• **Work order**: Out of the listing below, copy every line that carries the string "degrees".

::::

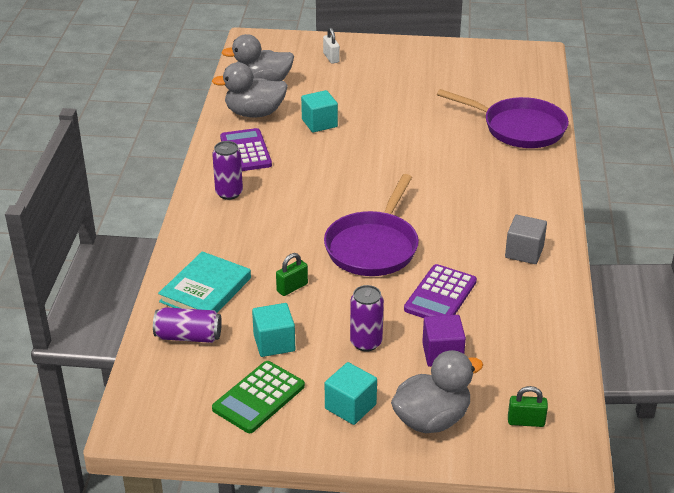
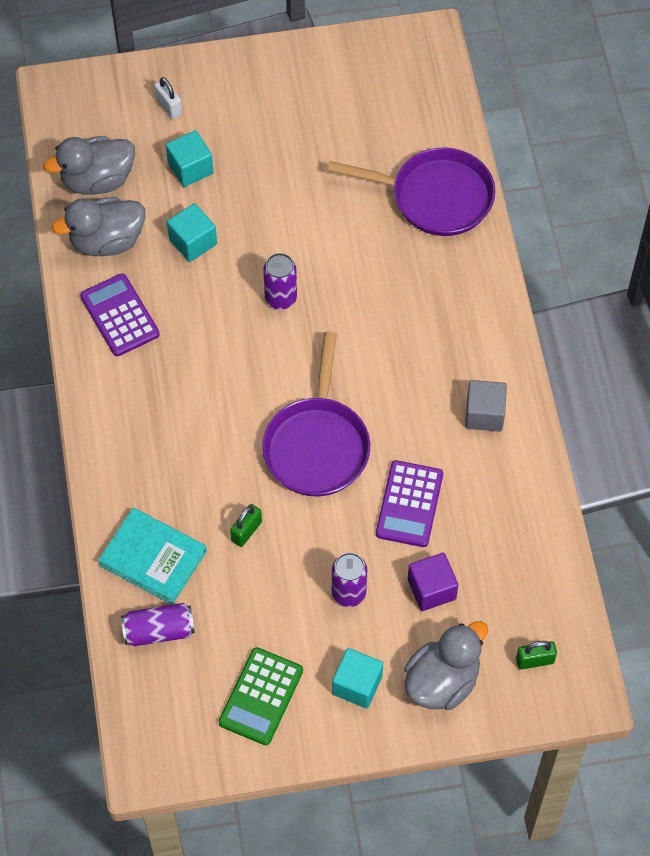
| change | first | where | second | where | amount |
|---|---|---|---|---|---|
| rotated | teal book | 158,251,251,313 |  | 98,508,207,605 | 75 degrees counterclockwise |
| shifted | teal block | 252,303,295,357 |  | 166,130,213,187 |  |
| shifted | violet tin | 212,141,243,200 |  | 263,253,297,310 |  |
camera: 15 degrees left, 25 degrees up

::::

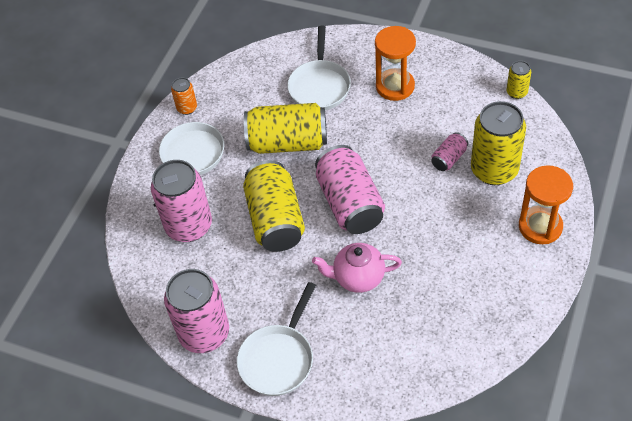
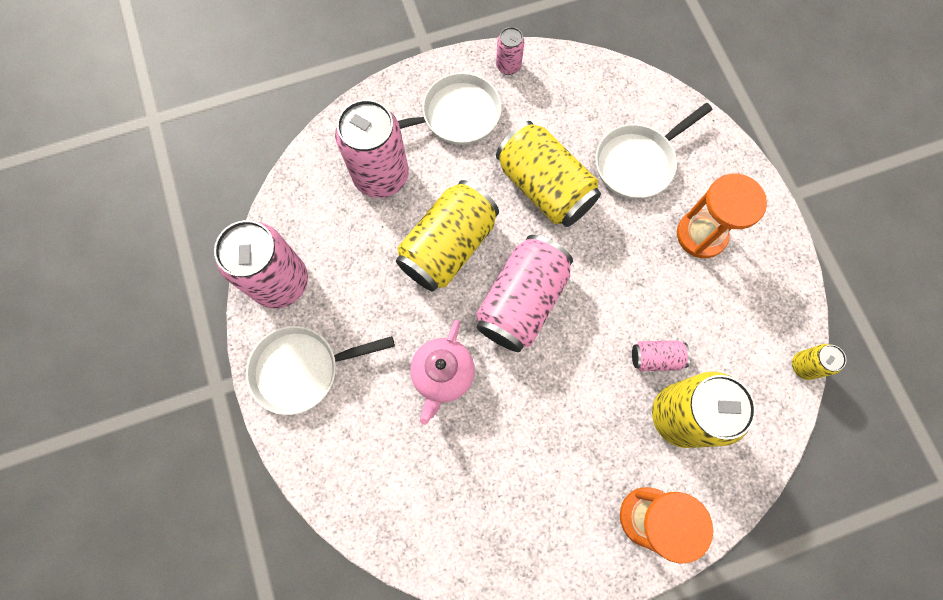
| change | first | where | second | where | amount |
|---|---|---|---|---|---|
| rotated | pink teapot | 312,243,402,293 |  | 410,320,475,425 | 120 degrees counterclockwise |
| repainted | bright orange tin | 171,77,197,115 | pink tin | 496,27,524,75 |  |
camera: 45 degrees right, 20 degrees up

::::

• **Task response**:
| rotated | teal book | 158,251,251,313 |  | 98,508,207,605 | 75 degrees counterclockwise |
camera: 15 degrees left, 25 degrees up
| rotated | pink teapot | 312,243,402,293 |  | 410,320,475,425 | 120 degrees counterclockwise |
camera: 45 degrees right, 20 degrees up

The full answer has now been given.